__Stored data__.
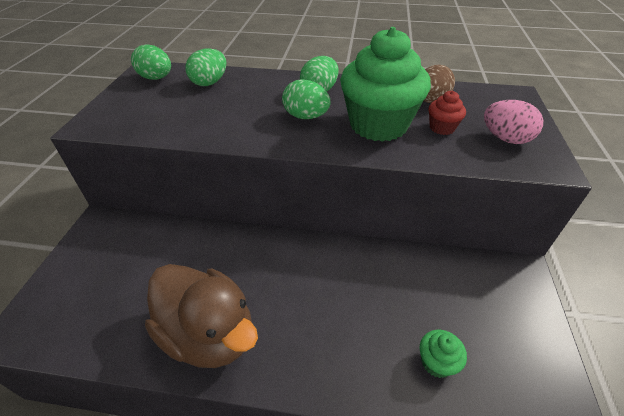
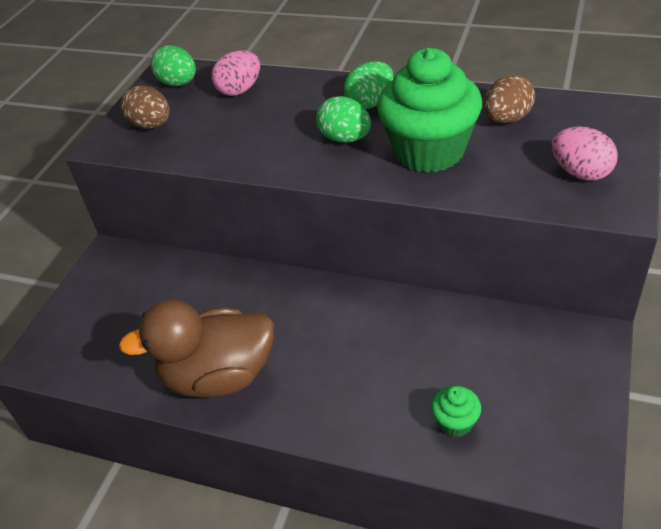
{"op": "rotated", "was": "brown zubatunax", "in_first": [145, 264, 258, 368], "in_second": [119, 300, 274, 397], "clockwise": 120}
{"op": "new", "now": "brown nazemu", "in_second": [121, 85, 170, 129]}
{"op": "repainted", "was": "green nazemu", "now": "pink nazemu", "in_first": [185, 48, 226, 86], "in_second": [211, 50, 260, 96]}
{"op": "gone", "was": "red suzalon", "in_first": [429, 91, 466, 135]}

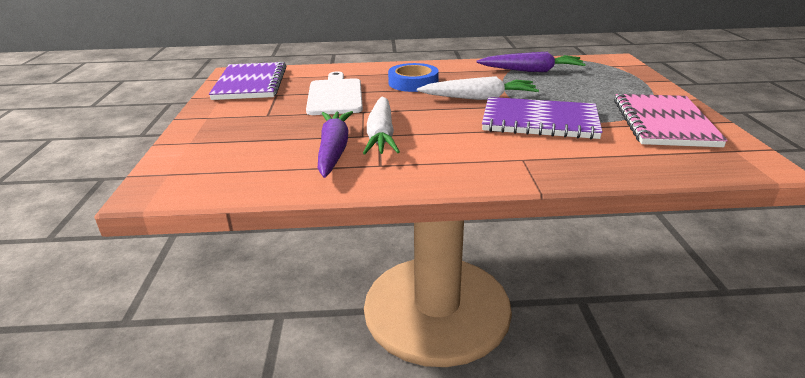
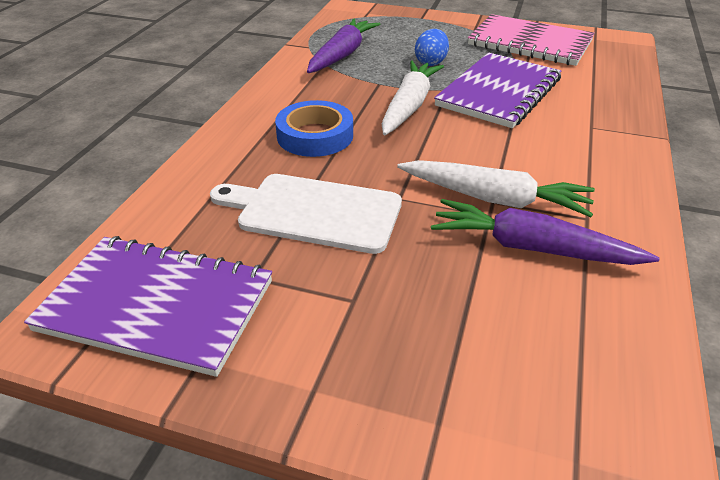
{"op": "new", "now": "blue nazemu", "in_second": [415, 29, 449, 66]}

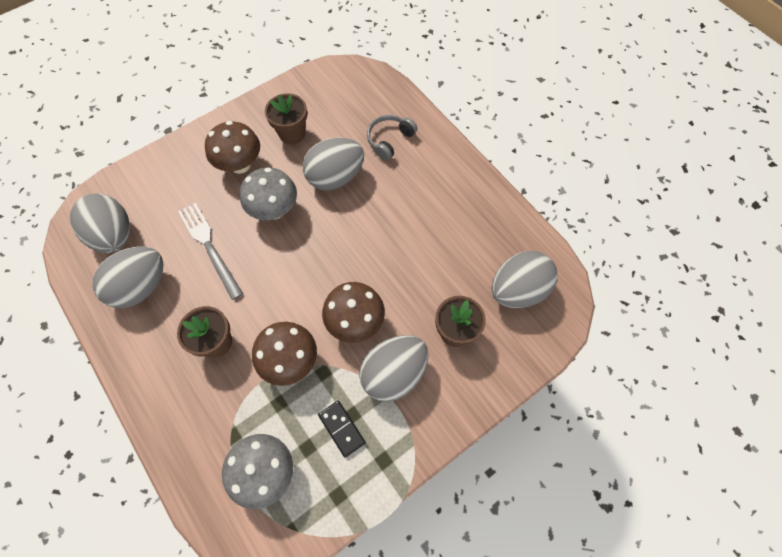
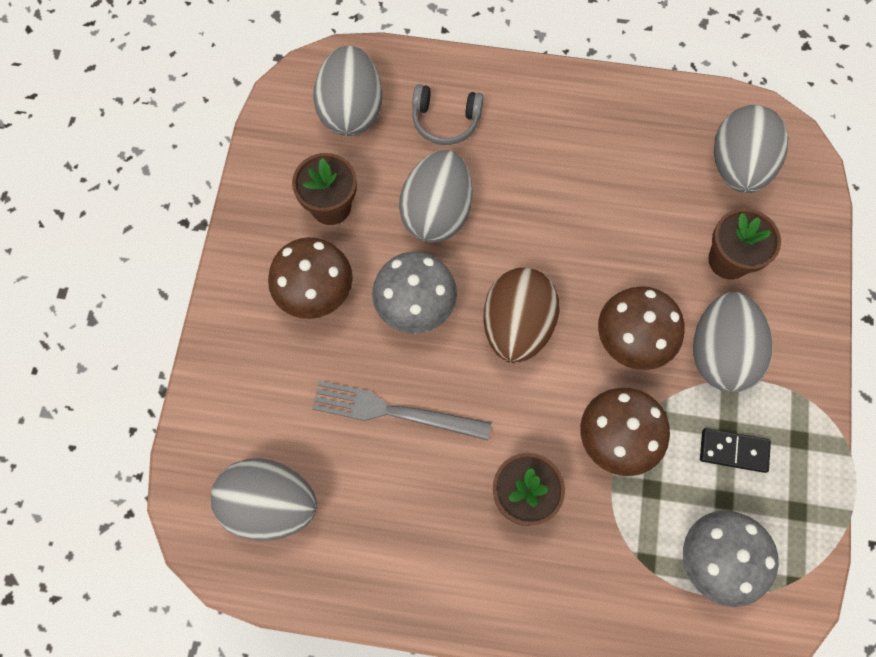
{"op": "shifted", "was": "grey nazemu", "in_first": [93, 247, 163, 308], "in_second": [313, 46, 382, 136]}
{"op": "rotated", "was": "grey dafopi", "in_first": [367, 115, 417, 161], "in_second": [412, 84, 484, 145], "clockwise": -75}
{"op": "new", "now": "brown nazemu", "in_second": [483, 268, 560, 363]}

__Exercise prompt__.
Should a picture appear among the entries, skip it and copy the rest exactly.

__Exercise answer__.
{"op": "rotated", "was": "brown zubatunax", "in_first": [145, 264, 258, 368], "in_second": [119, 300, 274, 397], "clockwise": 120}
{"op": "new", "now": "brown nazemu", "in_second": [121, 85, 170, 129]}
{"op": "repainted", "was": "green nazemu", "now": "pink nazemu", "in_first": [185, 48, 226, 86], "in_second": [211, 50, 260, 96]}
{"op": "gone", "was": "red suzalon", "in_first": [429, 91, 466, 135]}

{"op": "new", "now": "blue nazemu", "in_second": [415, 29, 449, 66]}

{"op": "shifted", "was": "grey nazemu", "in_first": [93, 247, 163, 308], "in_second": [313, 46, 382, 136]}
{"op": "rotated", "was": "grey dafopi", "in_first": [367, 115, 417, 161], "in_second": [412, 84, 484, 145], "clockwise": -75}
{"op": "new", "now": "brown nazemu", "in_second": [483, 268, 560, 363]}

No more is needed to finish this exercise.